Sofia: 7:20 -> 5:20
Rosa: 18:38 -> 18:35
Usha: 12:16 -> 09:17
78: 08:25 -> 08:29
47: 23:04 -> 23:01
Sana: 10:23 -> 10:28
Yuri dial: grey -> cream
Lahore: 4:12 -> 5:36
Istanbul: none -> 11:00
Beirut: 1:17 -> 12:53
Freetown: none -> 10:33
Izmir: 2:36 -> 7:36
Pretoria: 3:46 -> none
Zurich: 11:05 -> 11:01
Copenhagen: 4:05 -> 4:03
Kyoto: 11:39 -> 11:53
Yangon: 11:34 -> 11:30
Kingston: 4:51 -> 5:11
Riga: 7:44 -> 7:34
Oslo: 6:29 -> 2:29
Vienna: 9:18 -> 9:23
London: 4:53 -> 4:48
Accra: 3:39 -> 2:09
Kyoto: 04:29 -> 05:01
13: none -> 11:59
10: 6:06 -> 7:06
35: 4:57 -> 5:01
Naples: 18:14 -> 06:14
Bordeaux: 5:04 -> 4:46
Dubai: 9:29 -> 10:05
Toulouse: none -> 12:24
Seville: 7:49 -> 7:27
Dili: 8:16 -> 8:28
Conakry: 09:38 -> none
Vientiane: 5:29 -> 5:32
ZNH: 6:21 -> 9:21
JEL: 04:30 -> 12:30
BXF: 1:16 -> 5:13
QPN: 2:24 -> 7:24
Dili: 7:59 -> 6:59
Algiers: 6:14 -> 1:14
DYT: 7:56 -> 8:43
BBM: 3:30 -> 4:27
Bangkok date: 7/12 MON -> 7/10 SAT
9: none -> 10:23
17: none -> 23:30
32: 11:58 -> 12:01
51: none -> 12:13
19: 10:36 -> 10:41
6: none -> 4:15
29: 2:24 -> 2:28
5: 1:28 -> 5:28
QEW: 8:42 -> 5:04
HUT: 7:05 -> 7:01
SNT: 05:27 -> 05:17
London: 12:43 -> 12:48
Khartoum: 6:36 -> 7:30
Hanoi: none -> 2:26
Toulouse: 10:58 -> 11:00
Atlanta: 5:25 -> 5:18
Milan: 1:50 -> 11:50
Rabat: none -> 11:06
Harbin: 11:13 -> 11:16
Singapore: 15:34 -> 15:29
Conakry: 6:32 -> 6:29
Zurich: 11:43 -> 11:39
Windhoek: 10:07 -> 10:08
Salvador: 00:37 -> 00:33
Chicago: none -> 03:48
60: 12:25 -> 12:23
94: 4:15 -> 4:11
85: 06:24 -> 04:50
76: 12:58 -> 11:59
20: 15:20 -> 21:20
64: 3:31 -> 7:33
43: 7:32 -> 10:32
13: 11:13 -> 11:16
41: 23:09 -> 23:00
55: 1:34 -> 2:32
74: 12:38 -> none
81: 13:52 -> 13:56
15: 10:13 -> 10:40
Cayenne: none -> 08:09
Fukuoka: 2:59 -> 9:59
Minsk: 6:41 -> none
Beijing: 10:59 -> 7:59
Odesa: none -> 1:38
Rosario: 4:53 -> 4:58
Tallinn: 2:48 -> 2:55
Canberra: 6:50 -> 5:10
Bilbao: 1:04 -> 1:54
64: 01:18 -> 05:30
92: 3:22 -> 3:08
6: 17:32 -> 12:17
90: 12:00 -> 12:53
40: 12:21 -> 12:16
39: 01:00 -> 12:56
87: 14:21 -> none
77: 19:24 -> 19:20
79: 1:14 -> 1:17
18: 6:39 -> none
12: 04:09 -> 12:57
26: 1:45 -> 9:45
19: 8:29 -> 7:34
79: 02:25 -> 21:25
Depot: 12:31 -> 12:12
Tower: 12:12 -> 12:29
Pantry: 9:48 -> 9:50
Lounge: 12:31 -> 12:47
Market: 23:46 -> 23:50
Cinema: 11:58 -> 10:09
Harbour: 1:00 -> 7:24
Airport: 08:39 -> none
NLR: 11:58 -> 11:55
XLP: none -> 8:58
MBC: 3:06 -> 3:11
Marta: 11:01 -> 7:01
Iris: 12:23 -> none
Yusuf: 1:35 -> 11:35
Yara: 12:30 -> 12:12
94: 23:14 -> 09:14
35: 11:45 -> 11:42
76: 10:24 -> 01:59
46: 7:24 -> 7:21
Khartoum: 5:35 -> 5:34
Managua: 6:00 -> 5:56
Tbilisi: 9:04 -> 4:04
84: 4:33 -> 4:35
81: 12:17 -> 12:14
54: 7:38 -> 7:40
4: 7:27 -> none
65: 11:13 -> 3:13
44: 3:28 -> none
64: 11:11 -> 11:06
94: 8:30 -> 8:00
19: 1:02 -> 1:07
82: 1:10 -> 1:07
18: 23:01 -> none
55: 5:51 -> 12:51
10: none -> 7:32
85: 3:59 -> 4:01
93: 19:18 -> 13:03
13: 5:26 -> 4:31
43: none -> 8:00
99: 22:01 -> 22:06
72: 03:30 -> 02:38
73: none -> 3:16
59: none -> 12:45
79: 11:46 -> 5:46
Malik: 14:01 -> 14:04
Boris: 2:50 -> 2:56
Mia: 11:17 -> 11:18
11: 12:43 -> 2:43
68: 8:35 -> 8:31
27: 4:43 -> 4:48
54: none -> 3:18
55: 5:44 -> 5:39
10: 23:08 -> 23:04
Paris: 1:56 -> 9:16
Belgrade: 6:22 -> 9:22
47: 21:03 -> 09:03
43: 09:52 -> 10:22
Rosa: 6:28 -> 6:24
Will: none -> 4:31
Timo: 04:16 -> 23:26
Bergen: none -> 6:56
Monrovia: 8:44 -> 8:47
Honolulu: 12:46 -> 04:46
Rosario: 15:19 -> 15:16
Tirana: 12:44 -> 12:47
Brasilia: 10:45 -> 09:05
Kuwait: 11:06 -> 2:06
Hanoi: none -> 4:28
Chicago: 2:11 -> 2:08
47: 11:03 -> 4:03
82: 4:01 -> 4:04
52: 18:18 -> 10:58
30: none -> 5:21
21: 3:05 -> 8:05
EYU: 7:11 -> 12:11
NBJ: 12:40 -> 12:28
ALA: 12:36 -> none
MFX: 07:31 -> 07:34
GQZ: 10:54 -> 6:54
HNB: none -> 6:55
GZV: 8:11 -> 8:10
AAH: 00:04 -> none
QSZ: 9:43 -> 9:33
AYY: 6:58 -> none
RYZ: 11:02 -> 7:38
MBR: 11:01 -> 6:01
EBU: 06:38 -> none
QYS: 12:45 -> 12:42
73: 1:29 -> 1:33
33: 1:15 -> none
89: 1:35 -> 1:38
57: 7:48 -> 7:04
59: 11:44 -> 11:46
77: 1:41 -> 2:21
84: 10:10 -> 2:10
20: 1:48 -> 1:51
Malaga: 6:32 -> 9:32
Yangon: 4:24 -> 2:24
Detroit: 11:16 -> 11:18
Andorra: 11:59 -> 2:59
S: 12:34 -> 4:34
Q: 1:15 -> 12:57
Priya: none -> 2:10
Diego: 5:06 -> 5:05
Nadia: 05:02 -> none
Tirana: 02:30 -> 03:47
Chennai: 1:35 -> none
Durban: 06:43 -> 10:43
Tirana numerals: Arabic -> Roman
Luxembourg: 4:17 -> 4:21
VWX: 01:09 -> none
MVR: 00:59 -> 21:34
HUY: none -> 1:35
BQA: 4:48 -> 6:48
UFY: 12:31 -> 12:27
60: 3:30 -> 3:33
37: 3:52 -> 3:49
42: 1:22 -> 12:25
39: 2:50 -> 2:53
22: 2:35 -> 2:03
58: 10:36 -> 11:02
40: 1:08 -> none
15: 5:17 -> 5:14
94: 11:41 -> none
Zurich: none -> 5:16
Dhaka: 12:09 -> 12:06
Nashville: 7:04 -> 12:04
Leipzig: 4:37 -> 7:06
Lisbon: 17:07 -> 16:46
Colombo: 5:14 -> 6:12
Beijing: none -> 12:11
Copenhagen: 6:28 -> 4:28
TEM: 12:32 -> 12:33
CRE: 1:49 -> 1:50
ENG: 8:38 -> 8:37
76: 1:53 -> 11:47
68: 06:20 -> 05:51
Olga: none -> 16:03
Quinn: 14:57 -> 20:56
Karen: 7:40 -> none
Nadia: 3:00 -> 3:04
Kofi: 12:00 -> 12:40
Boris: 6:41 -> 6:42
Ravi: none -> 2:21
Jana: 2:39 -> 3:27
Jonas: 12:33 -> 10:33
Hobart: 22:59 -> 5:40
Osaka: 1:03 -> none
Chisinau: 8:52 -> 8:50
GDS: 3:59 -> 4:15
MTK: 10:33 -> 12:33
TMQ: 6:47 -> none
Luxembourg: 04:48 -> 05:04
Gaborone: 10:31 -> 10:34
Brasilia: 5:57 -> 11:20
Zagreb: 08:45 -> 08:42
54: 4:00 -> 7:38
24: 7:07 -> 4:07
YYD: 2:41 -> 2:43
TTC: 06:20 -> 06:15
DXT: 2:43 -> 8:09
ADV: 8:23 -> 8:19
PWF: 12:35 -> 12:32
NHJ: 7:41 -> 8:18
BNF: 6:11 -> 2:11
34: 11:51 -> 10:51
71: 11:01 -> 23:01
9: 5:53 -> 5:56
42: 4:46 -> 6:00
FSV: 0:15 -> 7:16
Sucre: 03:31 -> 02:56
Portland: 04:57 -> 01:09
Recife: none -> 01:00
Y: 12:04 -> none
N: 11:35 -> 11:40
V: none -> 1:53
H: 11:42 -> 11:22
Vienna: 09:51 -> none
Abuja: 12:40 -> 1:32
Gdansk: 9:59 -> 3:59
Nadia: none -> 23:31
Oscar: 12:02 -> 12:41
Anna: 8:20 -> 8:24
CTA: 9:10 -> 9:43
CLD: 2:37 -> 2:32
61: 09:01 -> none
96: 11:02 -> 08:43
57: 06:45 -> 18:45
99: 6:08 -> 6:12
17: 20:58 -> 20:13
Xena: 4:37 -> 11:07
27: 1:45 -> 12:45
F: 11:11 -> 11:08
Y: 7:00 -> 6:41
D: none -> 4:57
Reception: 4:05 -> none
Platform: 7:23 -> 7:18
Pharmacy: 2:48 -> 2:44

***

WORK TO DO:
Express the items from the first one through the one containing "Kingston: 4:51 -> 5:11" as a JSON list of strings, one string per line, omitting any blank lines.

RESPONSE TO THE EXERCISE:
[
  "Sofia: 7:20 -> 5:20",
  "Rosa: 18:38 -> 18:35",
  "Usha: 12:16 -> 09:17",
  "78: 08:25 -> 08:29",
  "47: 23:04 -> 23:01",
  "Sana: 10:23 -> 10:28",
  "Yuri dial: grey -> cream",
  "Lahore: 4:12 -> 5:36",
  "Istanbul: none -> 11:00",
  "Beirut: 1:17 -> 12:53",
  "Freetown: none -> 10:33",
  "Izmir: 2:36 -> 7:36",
  "Pretoria: 3:46 -> none",
  "Zurich: 11:05 -> 11:01",
  "Copenhagen: 4:05 -> 4:03",
  "Kyoto: 11:39 -> 11:53",
  "Yangon: 11:34 -> 11:30",
  "Kingston: 4:51 -> 5:11"
]